- _WORK ORDER_
Copy exactly the lines of the records below, and only those lines, beginning with the line that contains "gray rectangle: (1388, 186)" and ending with the line that contains "blue arrow: (439, 823)".

[SOURCE RECORDS — start]

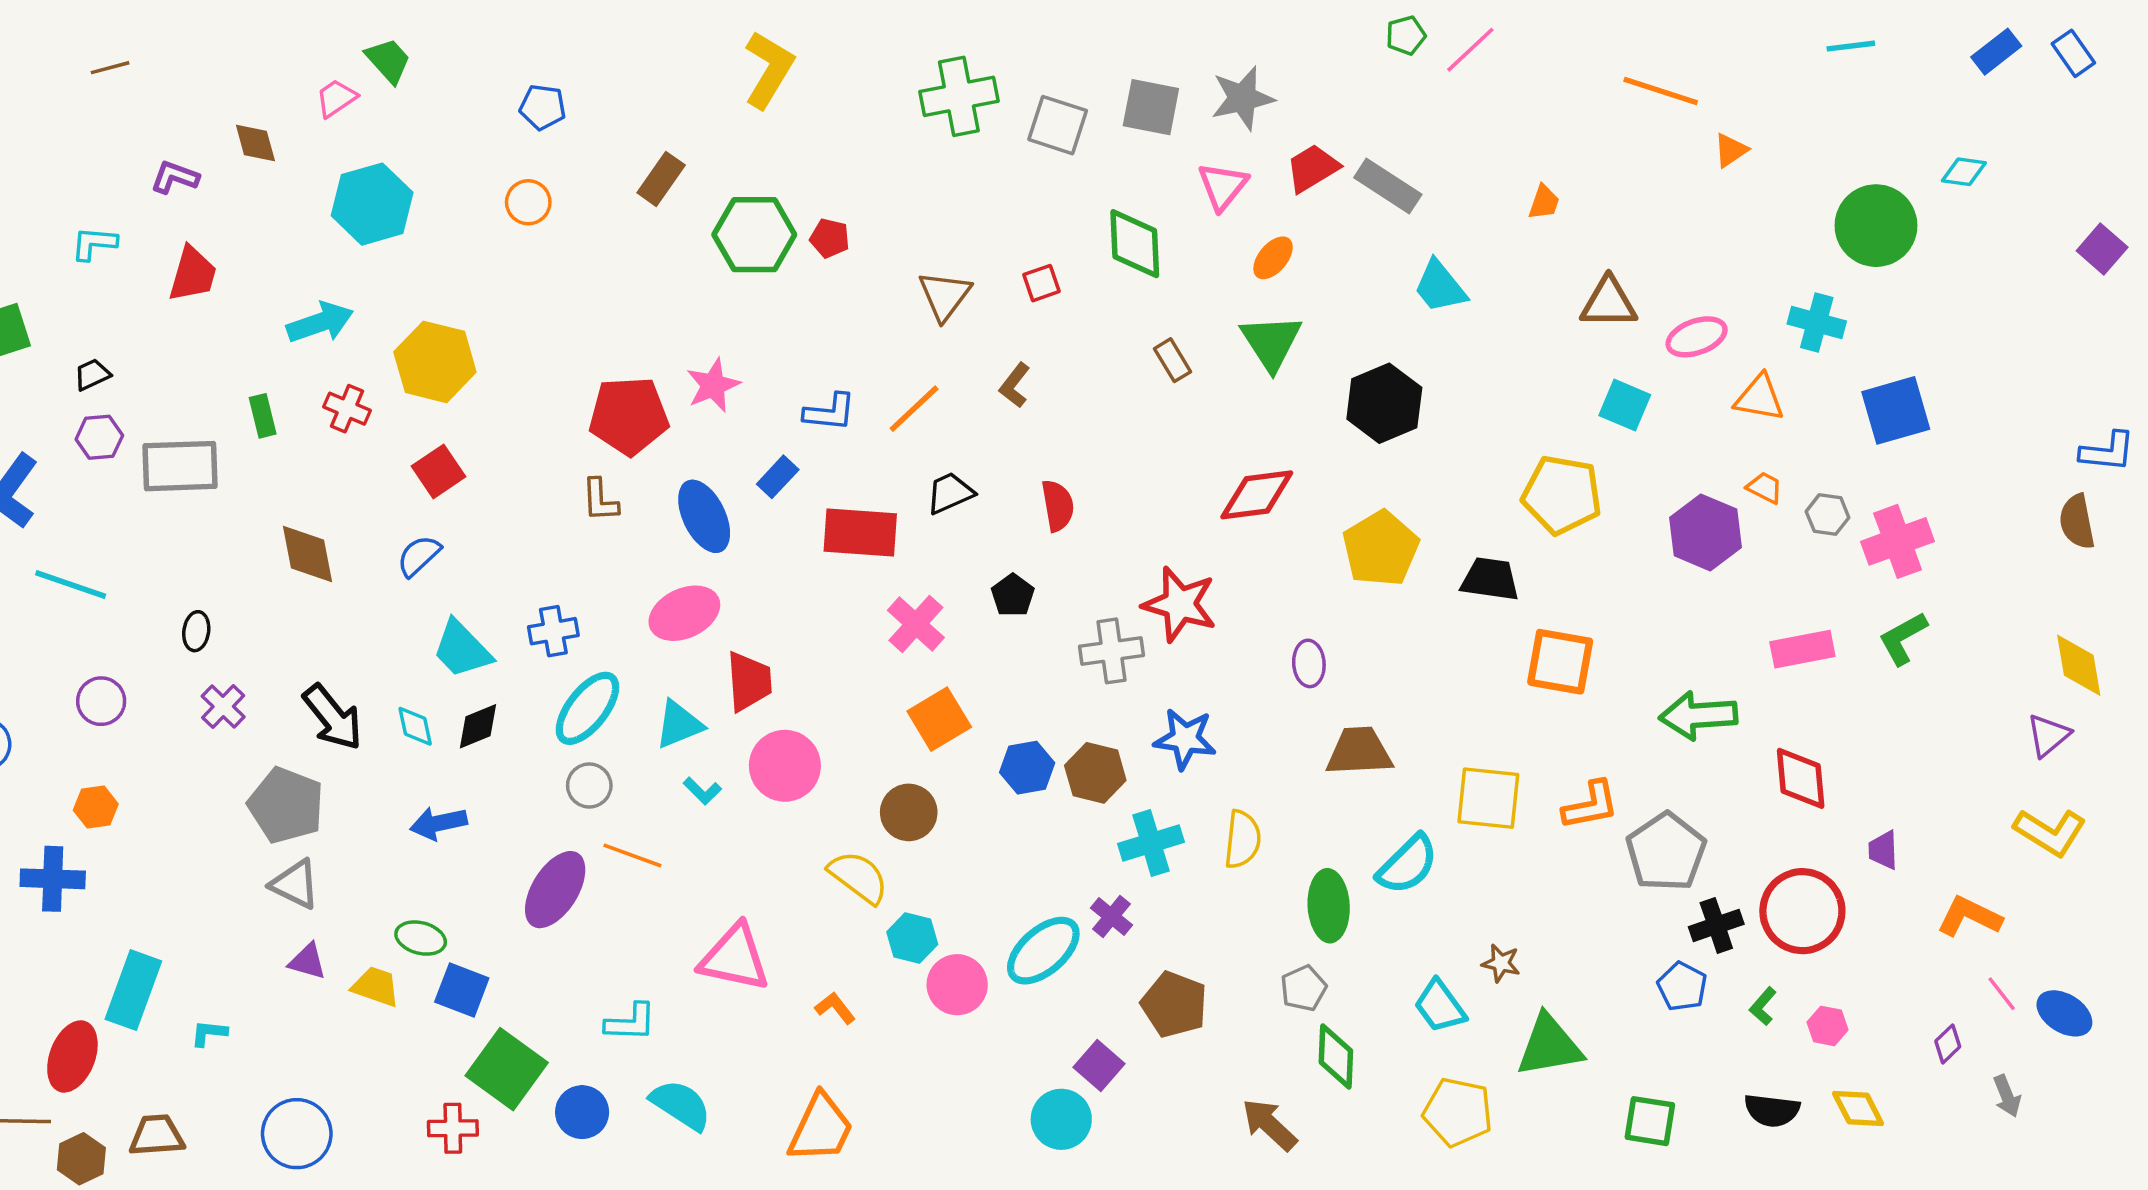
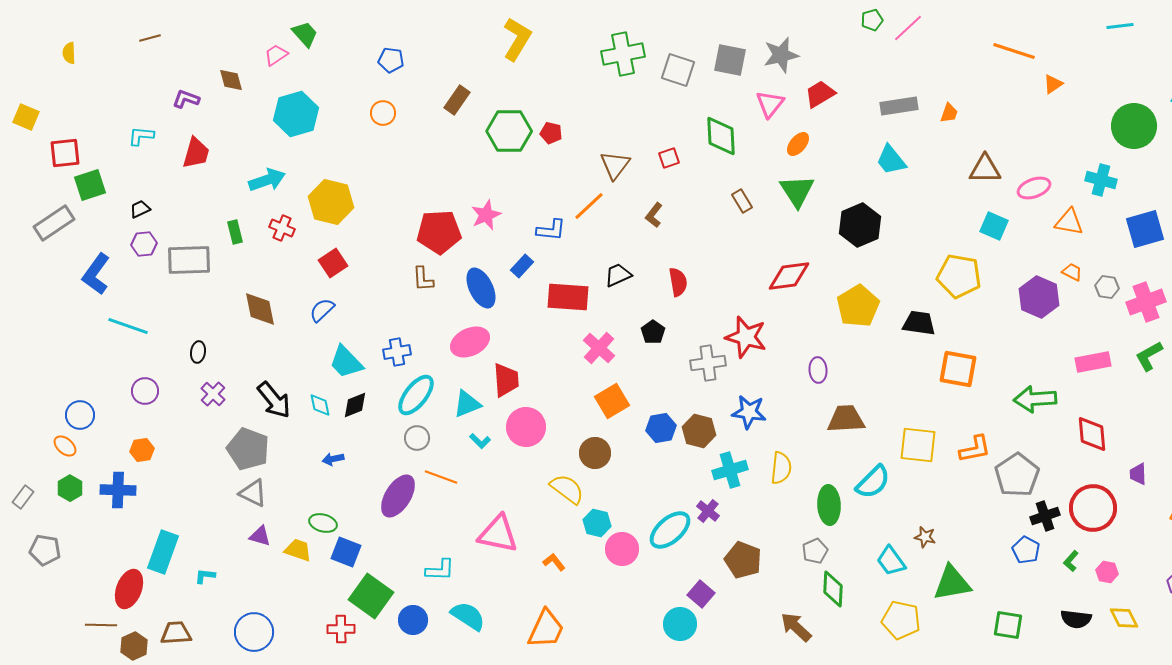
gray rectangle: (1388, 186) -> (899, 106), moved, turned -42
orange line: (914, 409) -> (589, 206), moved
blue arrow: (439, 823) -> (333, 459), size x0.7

[SOURCE RECORDS — finish]
[SOURCE RECORDS — start]

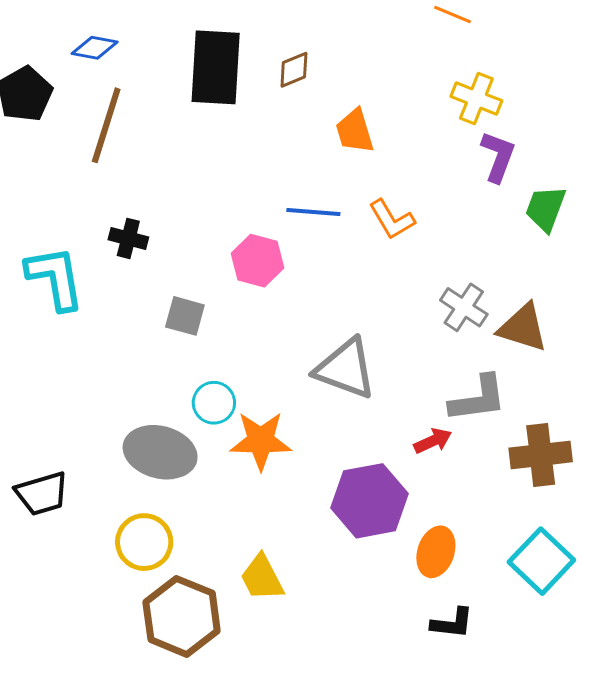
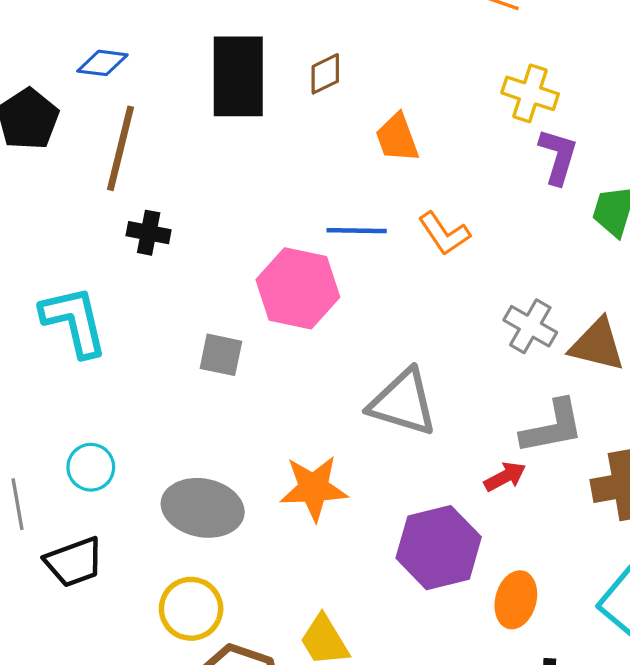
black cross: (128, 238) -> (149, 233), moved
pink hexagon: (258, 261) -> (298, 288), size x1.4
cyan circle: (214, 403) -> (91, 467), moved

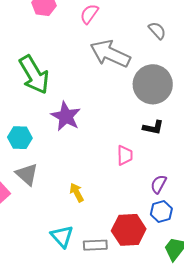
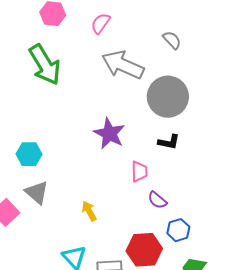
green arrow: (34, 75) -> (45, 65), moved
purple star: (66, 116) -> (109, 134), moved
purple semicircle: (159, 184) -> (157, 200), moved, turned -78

[SOURCE RECORDS — finish]

- _EXERCISE OUTPUT_
gray rectangle: (1388, 186) -> (899, 106), moved, turned -42
orange line: (914, 409) -> (589, 206), moved
blue arrow: (439, 823) -> (333, 459), size x0.7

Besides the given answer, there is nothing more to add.